TASK: Below are some records. Write out the lines from the one containing "(703, 143) = (379, 118): pink" to the last line, word for word, leaving out pictures.

==== LISTED ENTRIES ====

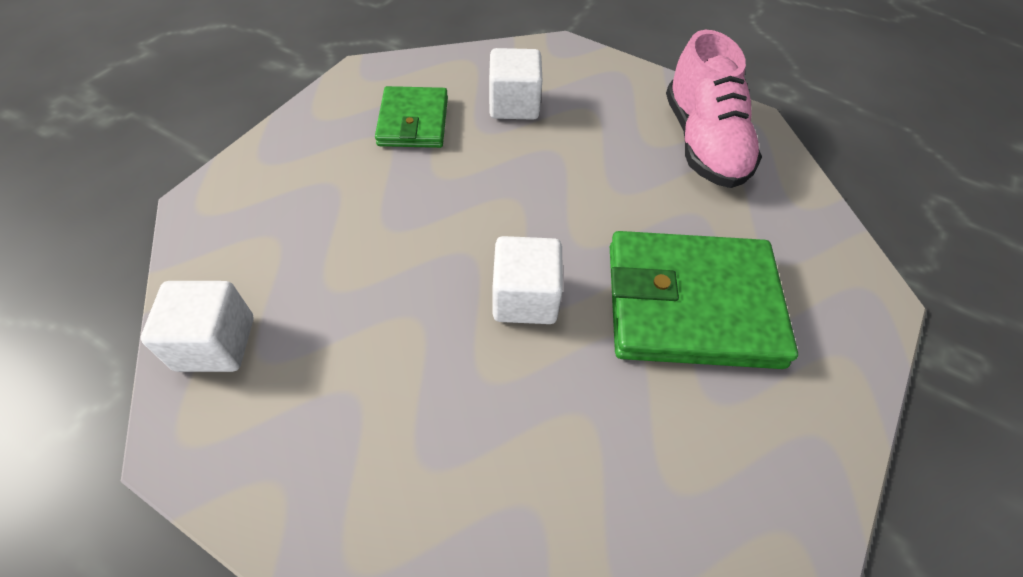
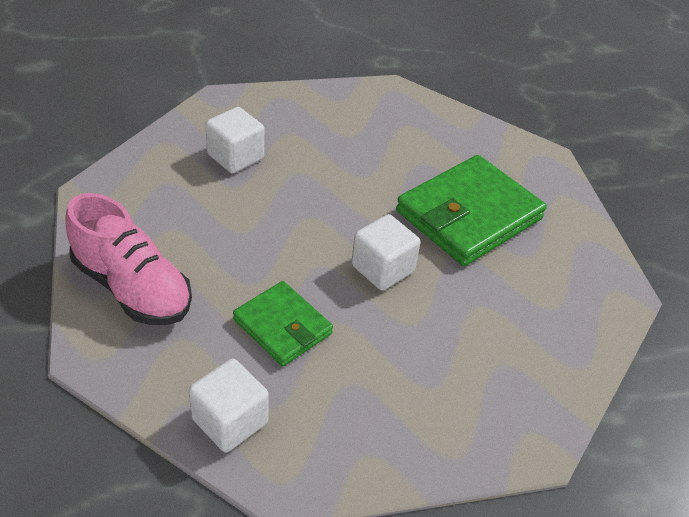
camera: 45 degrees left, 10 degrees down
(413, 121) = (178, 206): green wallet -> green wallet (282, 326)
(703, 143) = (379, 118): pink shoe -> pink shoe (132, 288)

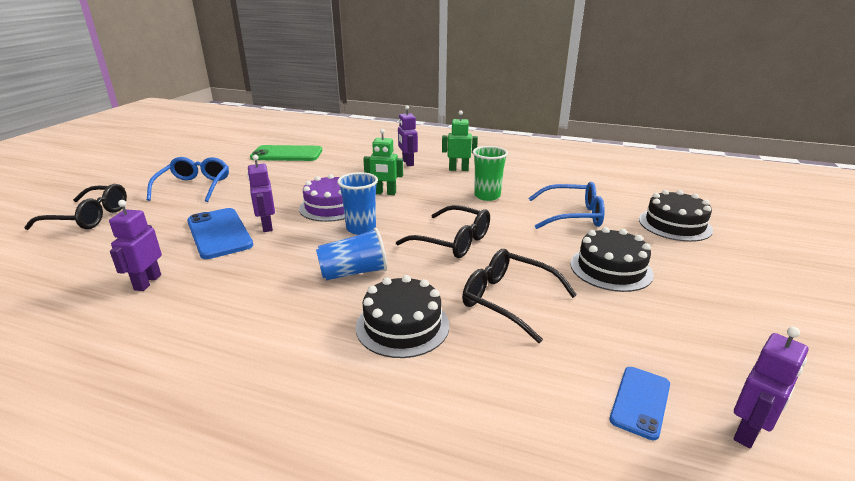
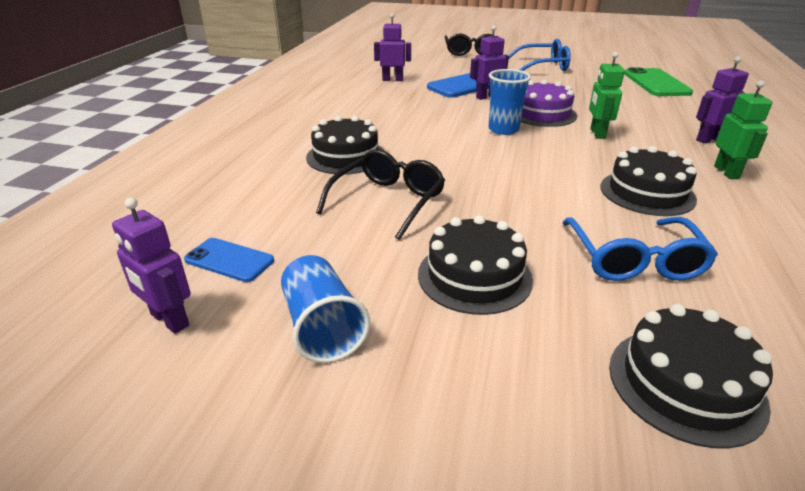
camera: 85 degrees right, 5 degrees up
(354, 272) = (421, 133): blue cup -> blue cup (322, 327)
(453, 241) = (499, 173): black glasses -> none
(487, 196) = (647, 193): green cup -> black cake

====

YOUR SOLUTION:
(703, 143) = (379, 118): pink shoe -> pink shoe (132, 288)

camera: 85 degrees right, 5 degrees up
(354, 272) = (421, 133): blue cup -> blue cup (322, 327)
(453, 241) = (499, 173): black glasses -> none
(487, 196) = (647, 193): green cup -> black cake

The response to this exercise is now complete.